Starting at the line below holding "green duck: 3 -> 1" and stopping at the line holding "purple soap dispenser: 2 -> 4", print every line exactly, both ends included, and leave the rest out.

▼

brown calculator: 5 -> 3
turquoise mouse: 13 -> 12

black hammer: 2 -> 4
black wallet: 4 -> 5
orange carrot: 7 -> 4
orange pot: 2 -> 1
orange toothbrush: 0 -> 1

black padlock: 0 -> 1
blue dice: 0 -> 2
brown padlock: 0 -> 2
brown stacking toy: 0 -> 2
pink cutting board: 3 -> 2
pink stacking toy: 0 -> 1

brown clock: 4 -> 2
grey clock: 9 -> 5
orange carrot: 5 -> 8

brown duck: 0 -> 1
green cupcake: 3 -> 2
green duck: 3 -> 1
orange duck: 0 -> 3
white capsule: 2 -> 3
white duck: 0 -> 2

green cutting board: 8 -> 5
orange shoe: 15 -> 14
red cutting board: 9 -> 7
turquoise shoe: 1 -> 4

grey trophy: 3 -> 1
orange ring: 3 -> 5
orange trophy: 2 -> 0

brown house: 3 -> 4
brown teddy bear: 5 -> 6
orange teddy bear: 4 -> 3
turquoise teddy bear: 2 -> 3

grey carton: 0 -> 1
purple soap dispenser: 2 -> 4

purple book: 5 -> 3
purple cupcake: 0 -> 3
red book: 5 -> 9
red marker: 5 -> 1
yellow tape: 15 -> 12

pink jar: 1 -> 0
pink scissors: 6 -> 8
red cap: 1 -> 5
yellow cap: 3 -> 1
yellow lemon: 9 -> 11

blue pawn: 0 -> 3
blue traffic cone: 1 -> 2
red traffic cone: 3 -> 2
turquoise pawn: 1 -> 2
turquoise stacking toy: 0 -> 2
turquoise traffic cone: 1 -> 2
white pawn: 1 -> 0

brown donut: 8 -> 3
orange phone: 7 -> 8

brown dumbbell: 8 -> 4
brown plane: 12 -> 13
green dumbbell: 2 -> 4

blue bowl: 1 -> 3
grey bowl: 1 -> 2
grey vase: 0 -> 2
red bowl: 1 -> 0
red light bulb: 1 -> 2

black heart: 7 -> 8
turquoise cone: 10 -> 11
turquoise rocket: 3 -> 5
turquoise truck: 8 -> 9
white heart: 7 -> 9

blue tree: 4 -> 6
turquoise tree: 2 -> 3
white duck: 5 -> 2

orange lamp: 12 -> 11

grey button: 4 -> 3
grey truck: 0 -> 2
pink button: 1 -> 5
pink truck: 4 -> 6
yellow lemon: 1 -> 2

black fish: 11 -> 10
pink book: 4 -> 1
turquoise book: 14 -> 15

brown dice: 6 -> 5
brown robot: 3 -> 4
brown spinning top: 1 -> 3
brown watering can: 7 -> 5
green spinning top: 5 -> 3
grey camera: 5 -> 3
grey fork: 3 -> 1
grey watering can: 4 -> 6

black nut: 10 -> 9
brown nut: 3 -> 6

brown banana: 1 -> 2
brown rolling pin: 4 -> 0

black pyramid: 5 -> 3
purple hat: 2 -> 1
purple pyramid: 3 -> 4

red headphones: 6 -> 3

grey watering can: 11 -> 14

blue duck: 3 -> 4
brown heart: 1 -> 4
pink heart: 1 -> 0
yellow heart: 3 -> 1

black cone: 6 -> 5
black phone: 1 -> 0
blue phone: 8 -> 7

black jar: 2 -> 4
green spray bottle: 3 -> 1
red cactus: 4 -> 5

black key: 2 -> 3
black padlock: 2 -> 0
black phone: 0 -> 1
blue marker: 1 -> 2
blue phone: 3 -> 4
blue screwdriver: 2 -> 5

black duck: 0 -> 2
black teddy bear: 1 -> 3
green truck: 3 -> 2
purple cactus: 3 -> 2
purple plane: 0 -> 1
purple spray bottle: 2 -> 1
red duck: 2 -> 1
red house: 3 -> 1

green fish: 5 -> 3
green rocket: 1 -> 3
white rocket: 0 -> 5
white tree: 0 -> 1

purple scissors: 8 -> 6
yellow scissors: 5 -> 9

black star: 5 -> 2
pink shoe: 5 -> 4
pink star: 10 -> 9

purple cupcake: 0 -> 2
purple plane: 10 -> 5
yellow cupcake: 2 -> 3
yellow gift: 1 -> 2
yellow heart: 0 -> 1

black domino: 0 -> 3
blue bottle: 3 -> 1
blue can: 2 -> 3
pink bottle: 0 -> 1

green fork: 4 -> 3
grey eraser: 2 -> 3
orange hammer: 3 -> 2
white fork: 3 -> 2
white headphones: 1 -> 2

▲

- Problem solution:
green duck: 3 -> 1
orange duck: 0 -> 3
white capsule: 2 -> 3
white duck: 0 -> 2

green cutting board: 8 -> 5
orange shoe: 15 -> 14
red cutting board: 9 -> 7
turquoise shoe: 1 -> 4

grey trophy: 3 -> 1
orange ring: 3 -> 5
orange trophy: 2 -> 0

brown house: 3 -> 4
brown teddy bear: 5 -> 6
orange teddy bear: 4 -> 3
turquoise teddy bear: 2 -> 3

grey carton: 0 -> 1
purple soap dispenser: 2 -> 4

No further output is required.